BEGIN Supplied material

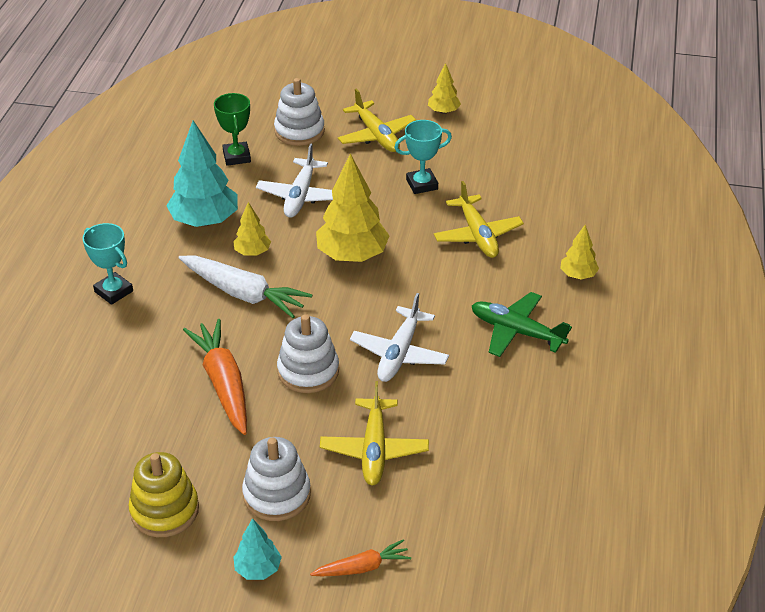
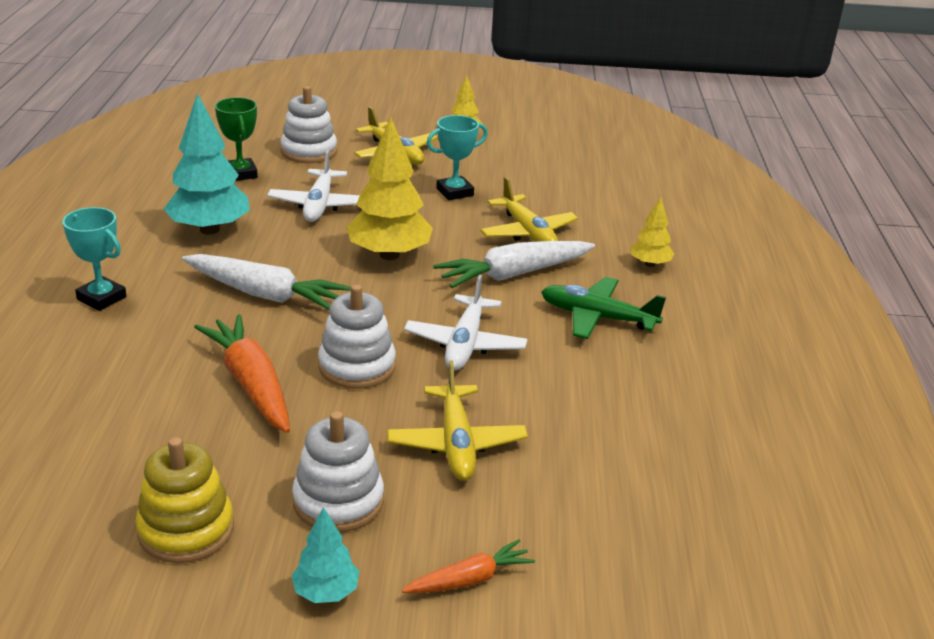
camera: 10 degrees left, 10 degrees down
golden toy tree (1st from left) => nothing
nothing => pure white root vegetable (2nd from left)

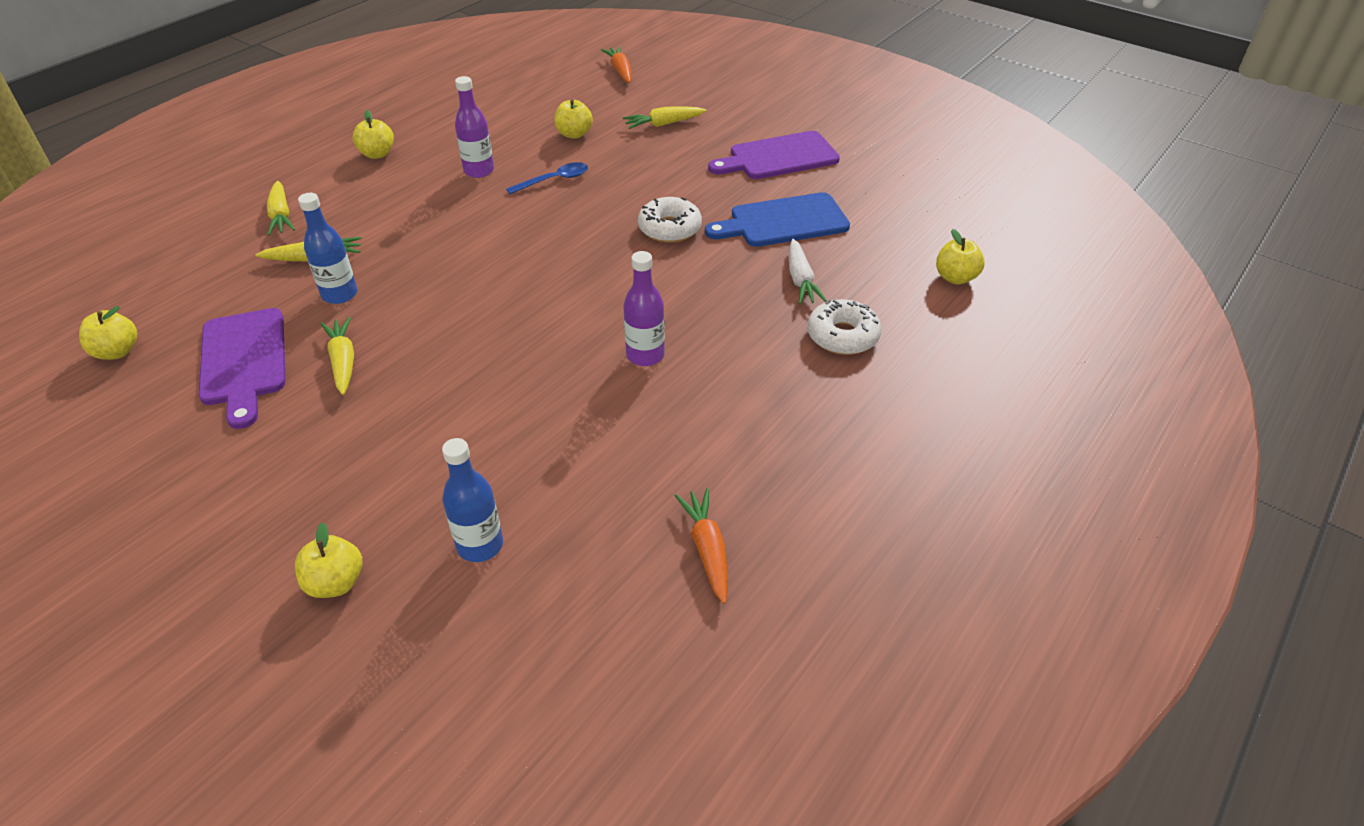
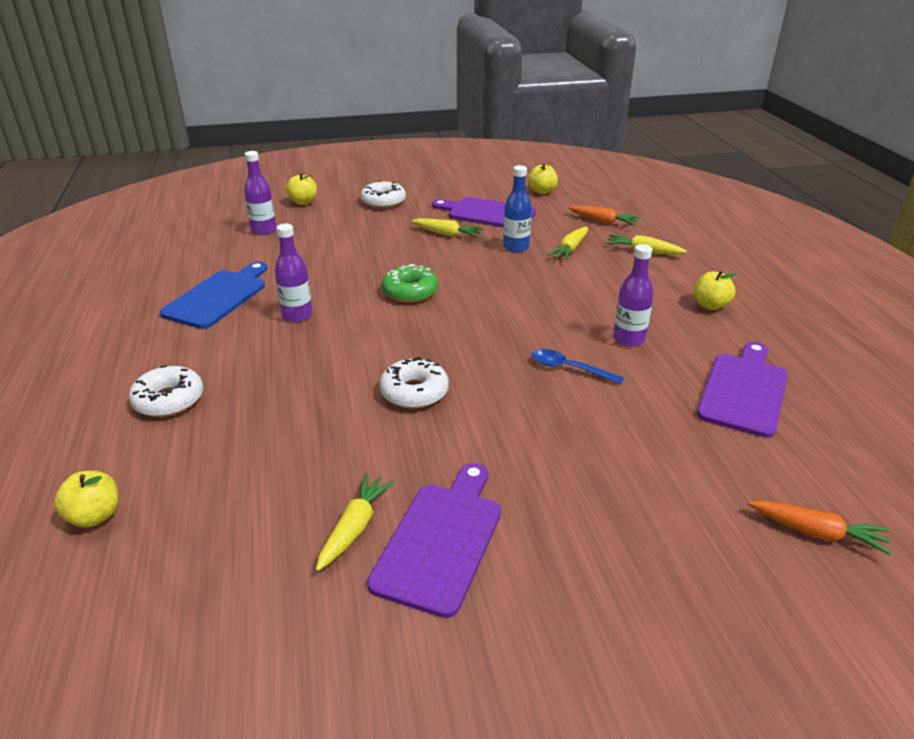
camera: 130 degrees right, 10 degrees down
golden apple fruit (4th from left) => nothing
pure white root vegetable => nothing
nothing => pure white donut (2nd from left)
nothing => emerald donut
nothing => royal purple chopping board (3rd from left)
golden root vegetable (4th from left in the first image) => golden root vegetable (1st from left), move
orange-coloured root vegetable (2nd from left in the first image) => orange-coloured root vegetable (1st from left), move
blue chopping board, move
blue drink bottle (2nd from left) => royal purple drink bottle (1st from left)
blue tablespoon, 105 degrees clockwise

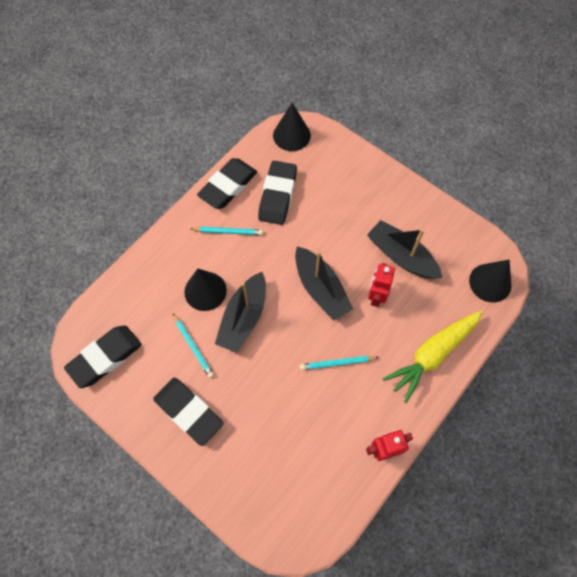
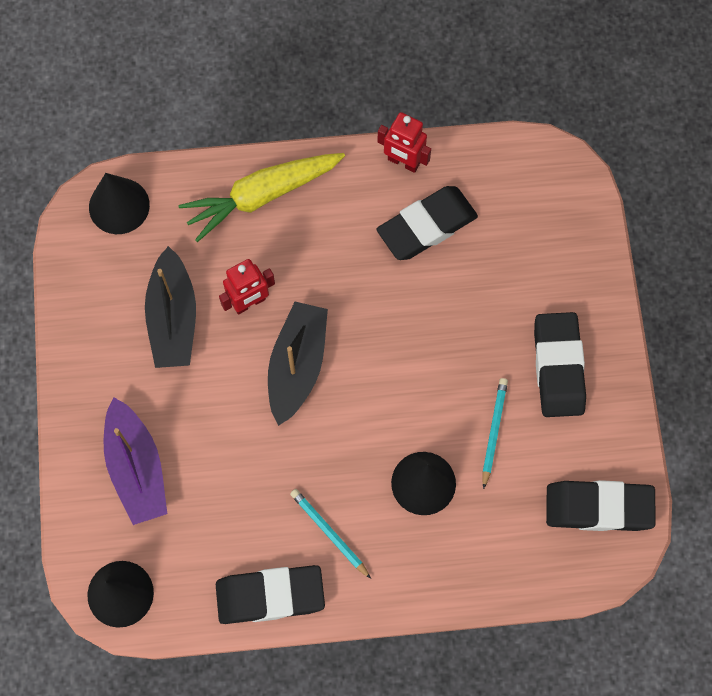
camera: 135 degrees left, 5 degrees up
black sailboat (1st from left) => nothing
turquoise pencil (3rd from left) => nothing
nothing => royal purple sailboat
black eraser (4th from left in the first image) => black eraser (2nd from left), move
golden root vegetable, 150 degrees clockwise

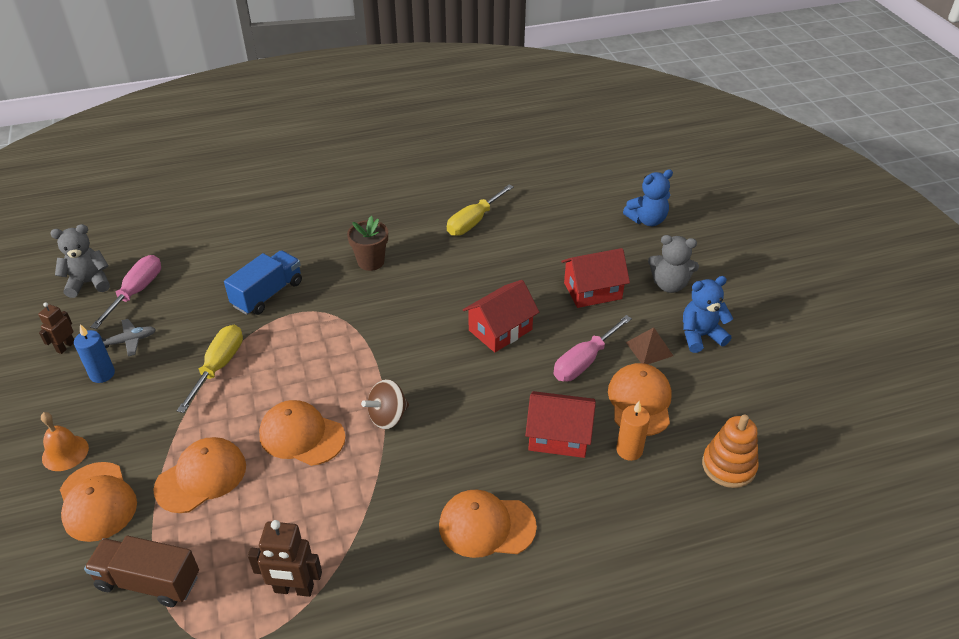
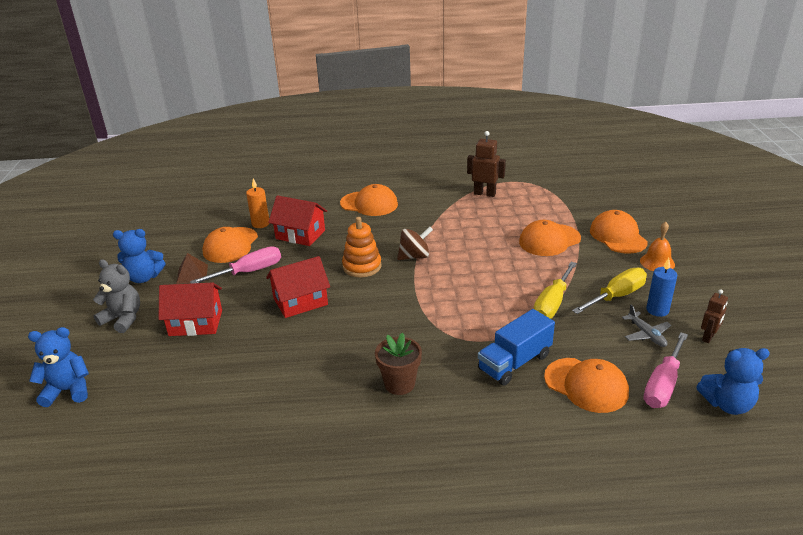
camera: 165 degrees left, 10 degrees down
russet lorry => nothing
orange-coloured cap (3rd from left in the first image) => orange-coloured cap (4th from left), move
golden hand screwdriver (2nd from left), move
orange-coloured stacking toy, move
gray stuffed bear (1st from left) => blue stuffed bear (3rd from left)
gray toy plane, 105 degrees counterclockwise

END Supplied material

### Work request
In your copy, reproduce the data above exactly and skip every picture.

### Task response
camera: 10 degrees left, 10 degrees down
golden toy tree (1st from left) => nothing
nothing => pure white root vegetable (2nd from left)

camera: 130 degrees right, 10 degrees down
golden apple fruit (4th from left) => nothing
pure white root vegetable => nothing
nothing => pure white donut (2nd from left)
nothing => emerald donut
nothing => royal purple chopping board (3rd from left)
golden root vegetable (4th from left in the first image) => golden root vegetable (1st from left), move
orange-coloured root vegetable (2nd from left in the first image) => orange-coloured root vegetable (1st from left), move
blue chopping board, move
blue drink bottle (2nd from left) => royal purple drink bottle (1st from left)
blue tablespoon, 105 degrees clockwise

camera: 135 degrees left, 5 degrees up
black sailboat (1st from left) => nothing
turquoise pencil (3rd from left) => nothing
nothing => royal purple sailboat
black eraser (4th from left in the first image) => black eraser (2nd from left), move
golden root vegetable, 150 degrees clockwise

camera: 165 degrees left, 10 degrees down
russet lorry => nothing
orange-coloured cap (3rd from left in the first image) => orange-coloured cap (4th from left), move
golden hand screwdriver (2nd from left), move
orange-coloured stacking toy, move
gray stuffed bear (1st from left) => blue stuffed bear (3rd from left)
gray toy plane, 105 degrees counterclockwise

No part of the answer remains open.